## MATERIAL SHOWN
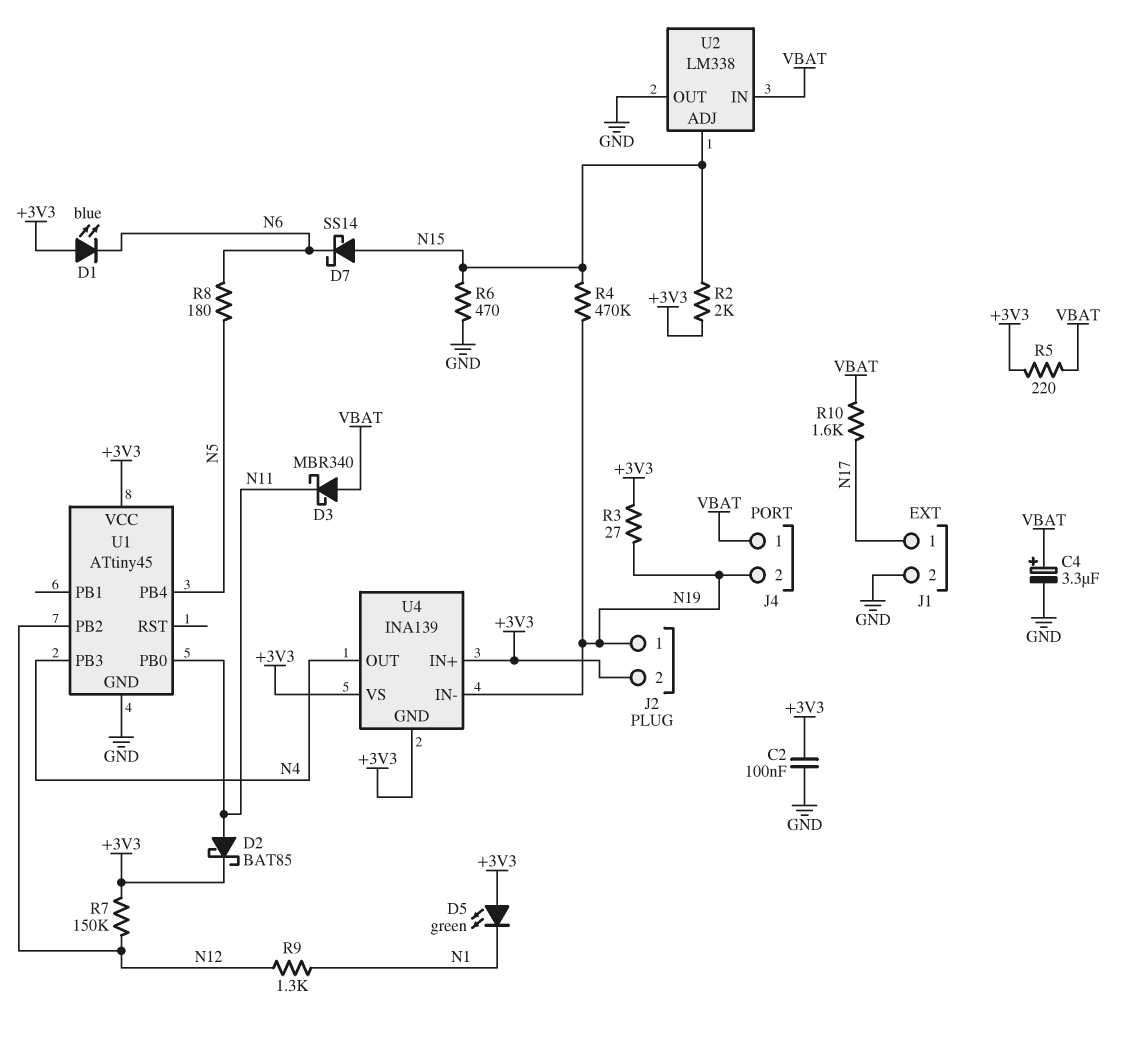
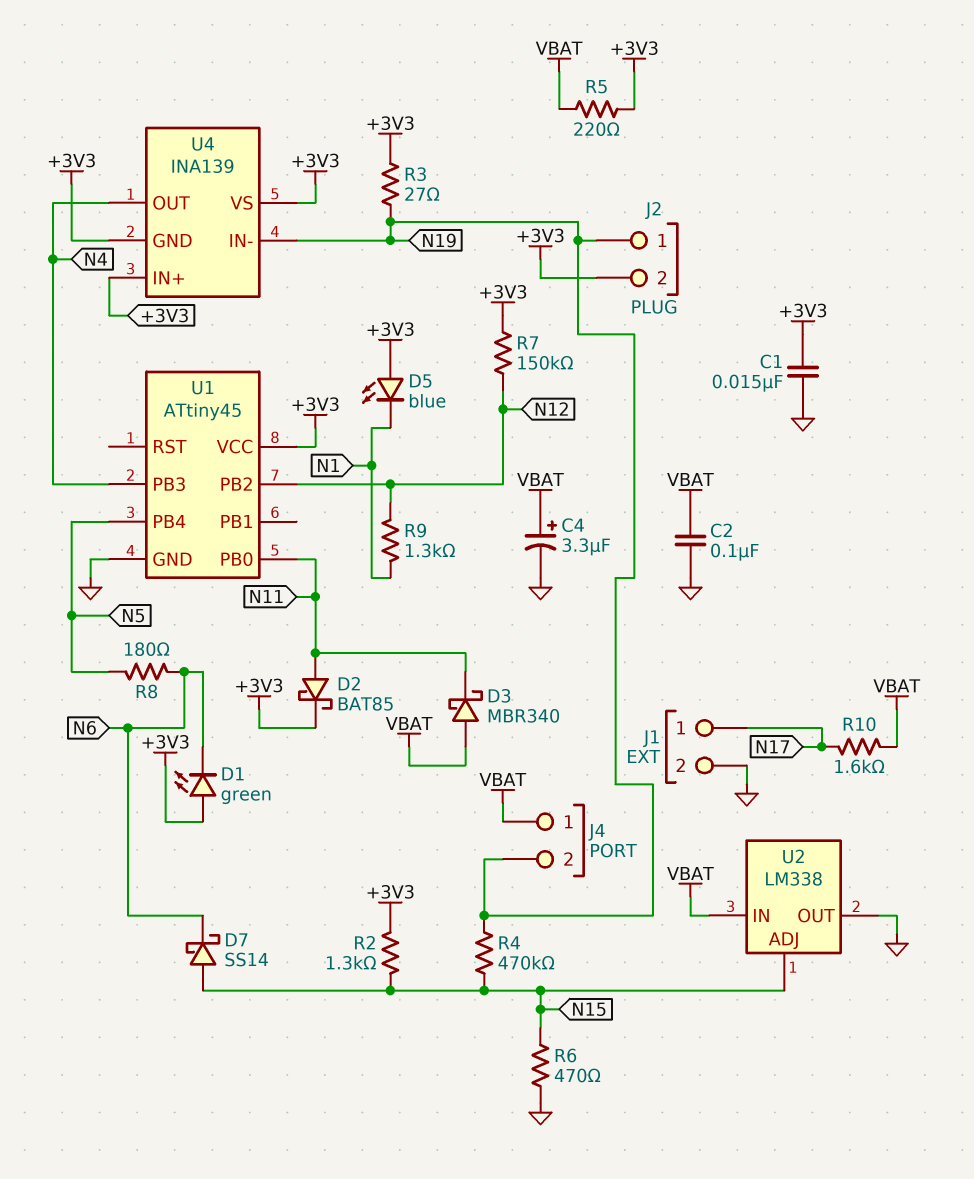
C1: none -> 15nF (+3V3, GND)
C2: 100nF (+3V3, GND) -> 100nF (GND, VBAT)
D1: LED blue (A +3V3, K N6) -> LED green (A +3V3, K N6)
D5: LED green (A +3V3, K N1) -> LED blue (A +3V3, K N1)
R2: 2k (+3V3, N15) -> 1.3k (+3V3, N15)

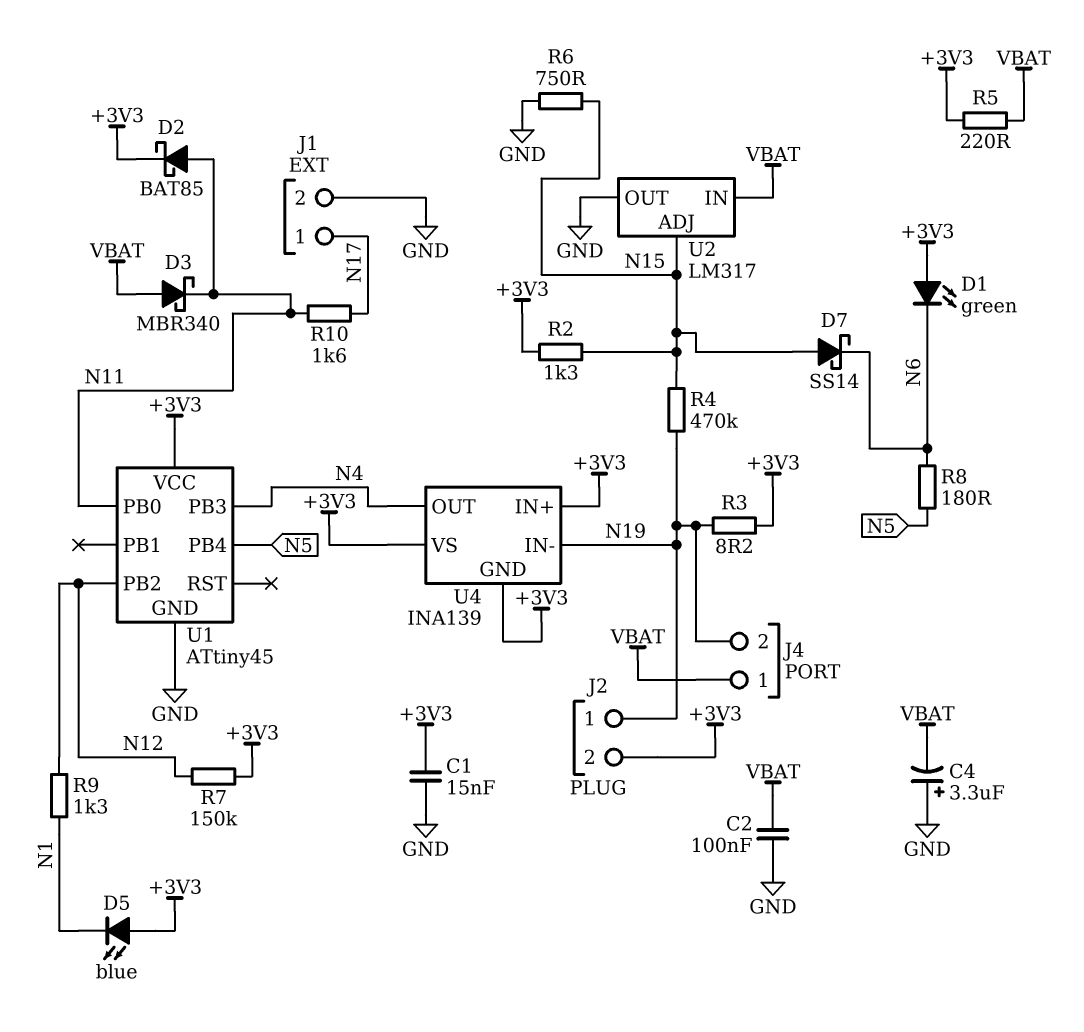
C4: 3.3uF (plus VBAT, minus GND) -> 3.3uF (plus GND, minus VBAT)
R3: 27 (+3V3, N19) -> 8.2 (+3V3, N19)
R6: 470 (GND, N15) -> 750 (GND, N15)
R10: 1.6k (N17, VBAT) -> 1.6k (N11, N17)
U2: LM338 -> LM317

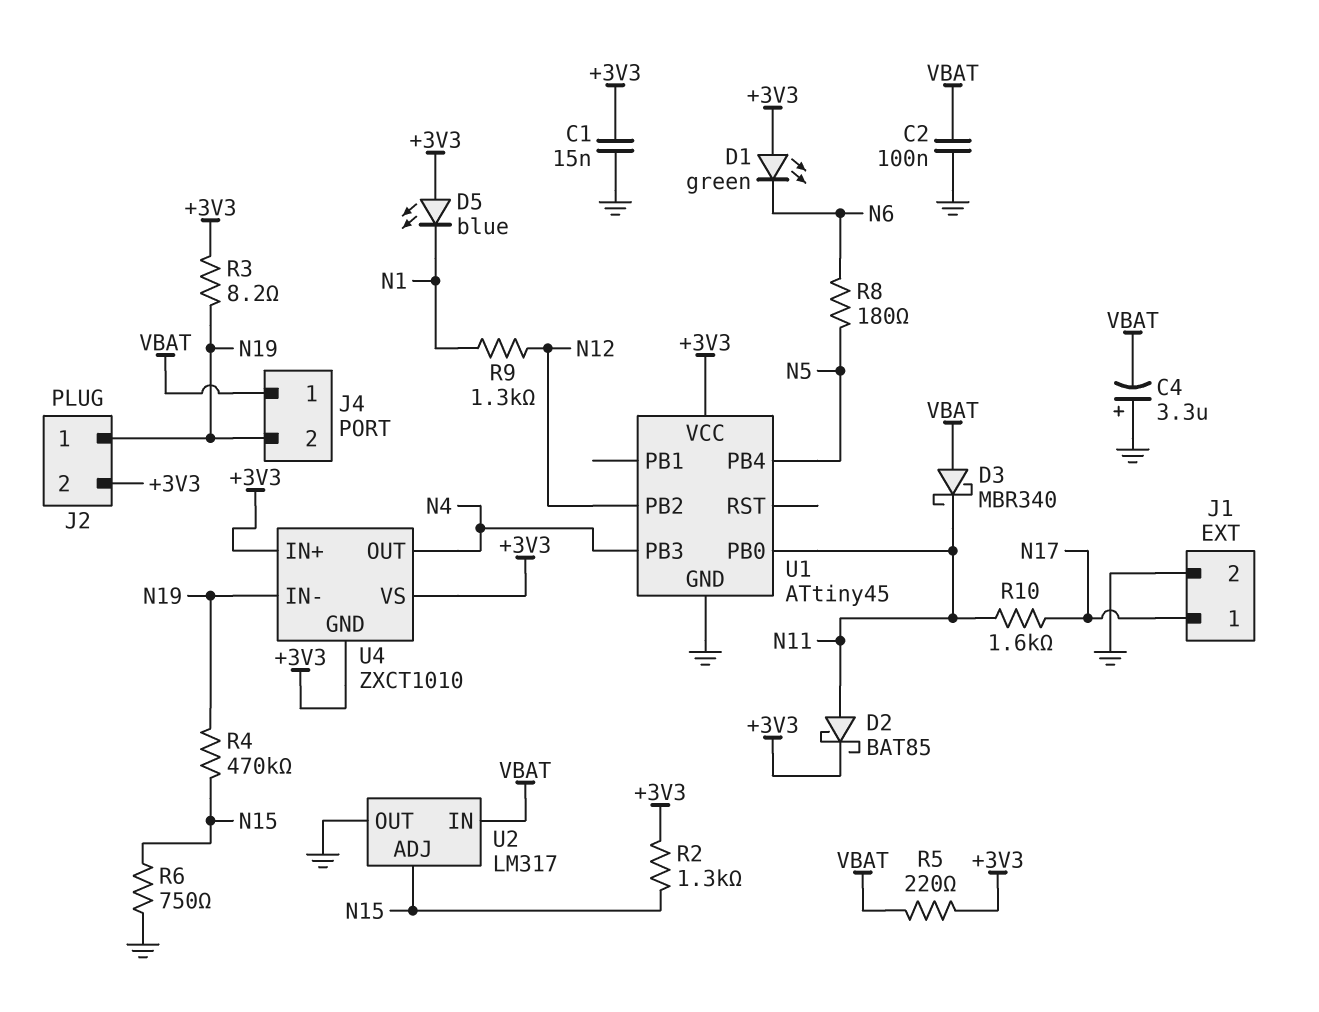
D7: schottky SS14 (A N15, K N6) -> none
R7: 150k (+3V3, N12) -> none
U4: INA139 -> ZXCT1010

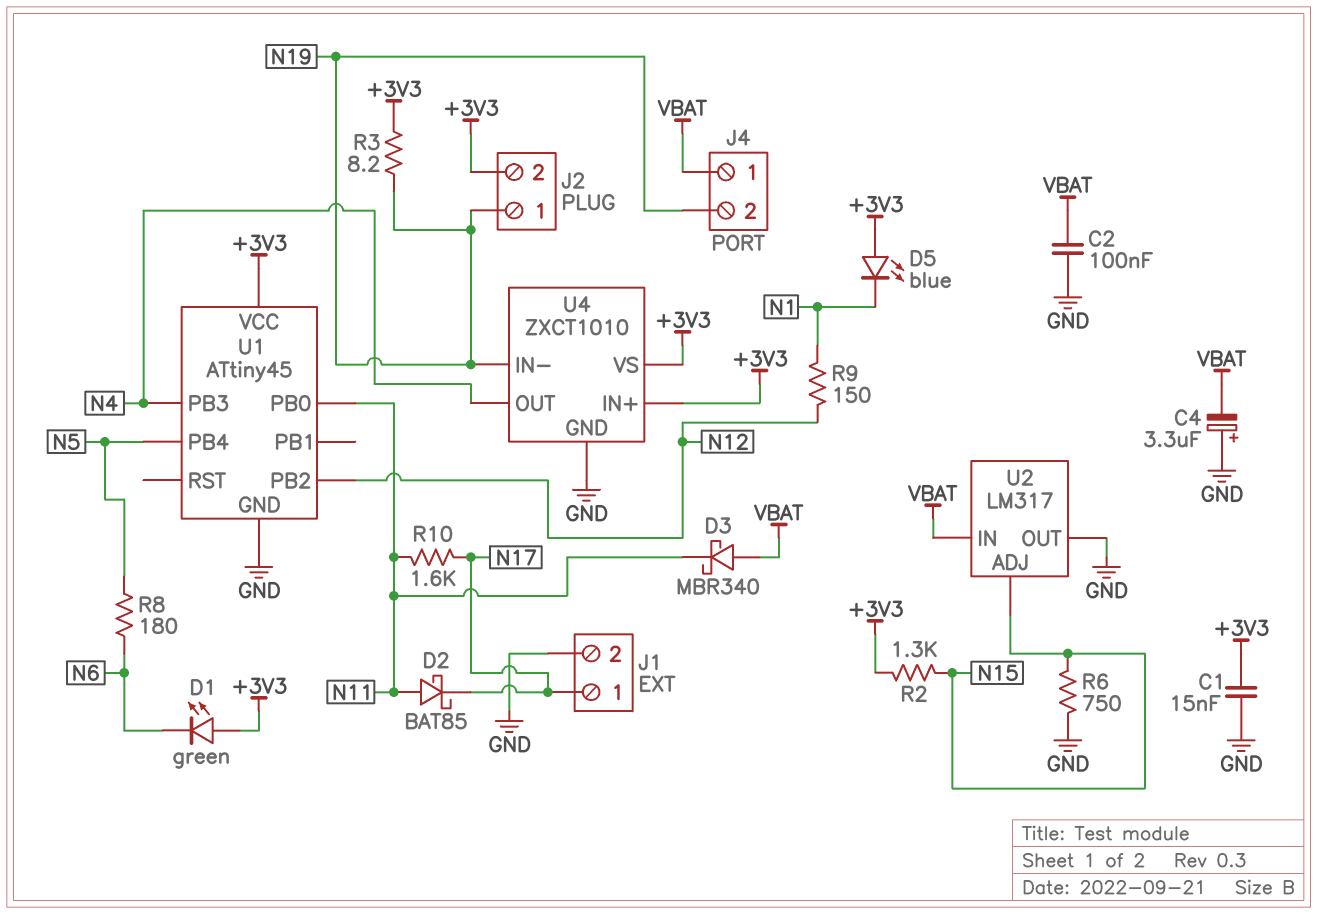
D2: schottky BAT85 (A N11, K +3V3) -> schottky BAT85 (A N11, K N17)
R4: 470k (N15, N19) -> none
R5: 220 (+3V3, VBAT) -> none
R9: 1.3k (N1, N12) -> 150 (N1, N12)
U4 pin GND: +3V3 -> GND

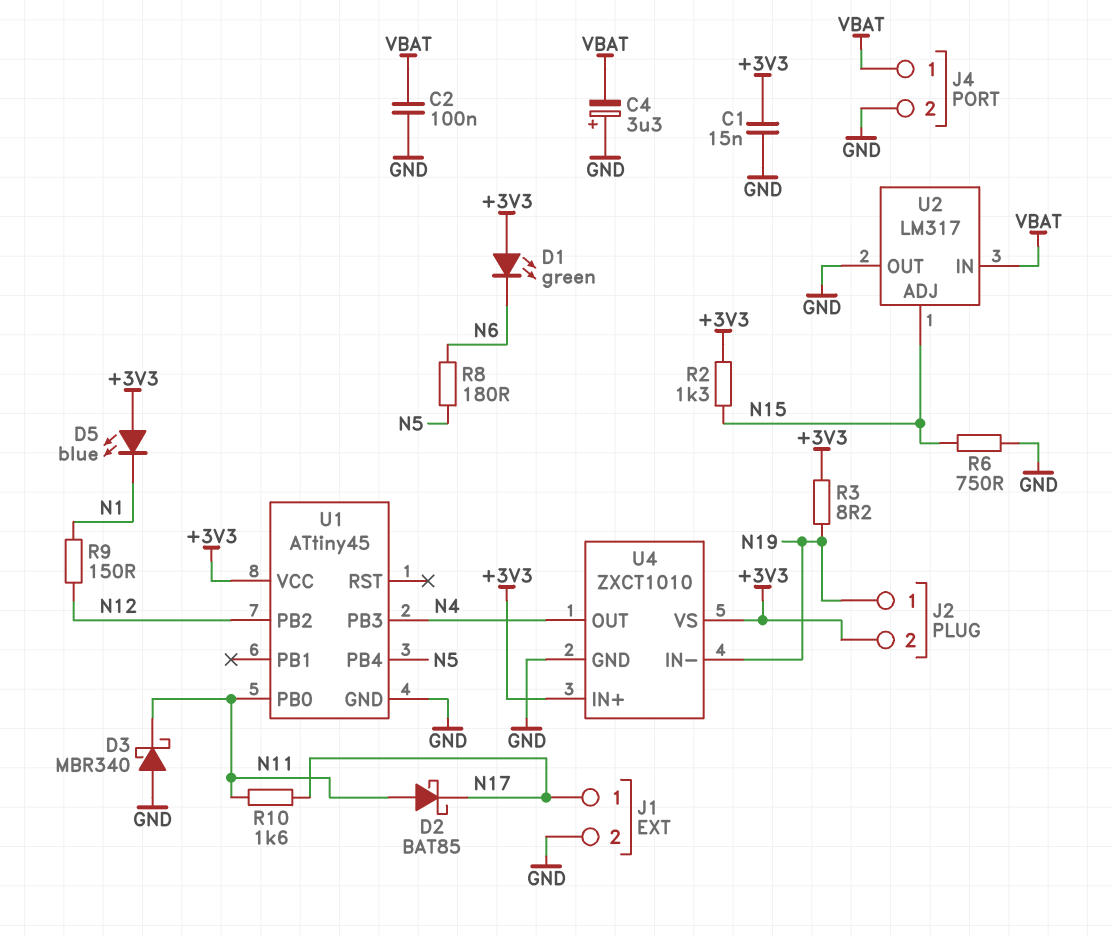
D3: schottky MBR340 (A VBAT, K N11) -> schottky MBR340 (A GND, K N11)
J4 pin 2: N19 -> GND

## WHAT IS REQUIRED
Without including any picture, set down every line above exactly as it stands.

## TASK RESPONSE
C1: none -> 15nF (+3V3, GND)
C2: 100nF (+3V3, GND) -> 100nF (GND, VBAT)
D1: LED blue (A +3V3, K N6) -> LED green (A +3V3, K N6)
D5: LED green (A +3V3, K N1) -> LED blue (A +3V3, K N1)
R2: 2k (+3V3, N15) -> 1.3k (+3V3, N15)

C4: 3.3uF (plus VBAT, minus GND) -> 3.3uF (plus GND, minus VBAT)
R3: 27 (+3V3, N19) -> 8.2 (+3V3, N19)
R6: 470 (GND, N15) -> 750 (GND, N15)
R10: 1.6k (N17, VBAT) -> 1.6k (N11, N17)
U2: LM338 -> LM317

D7: schottky SS14 (A N15, K N6) -> none
R7: 150k (+3V3, N12) -> none
U4: INA139 -> ZXCT1010

D2: schottky BAT85 (A N11, K +3V3) -> schottky BAT85 (A N11, K N17)
R4: 470k (N15, N19) -> none
R5: 220 (+3V3, VBAT) -> none
R9: 1.3k (N1, N12) -> 150 (N1, N12)
U4 pin GND: +3V3 -> GND

D3: schottky MBR340 (A VBAT, K N11) -> schottky MBR340 (A GND, K N11)
J4 pin 2: N19 -> GND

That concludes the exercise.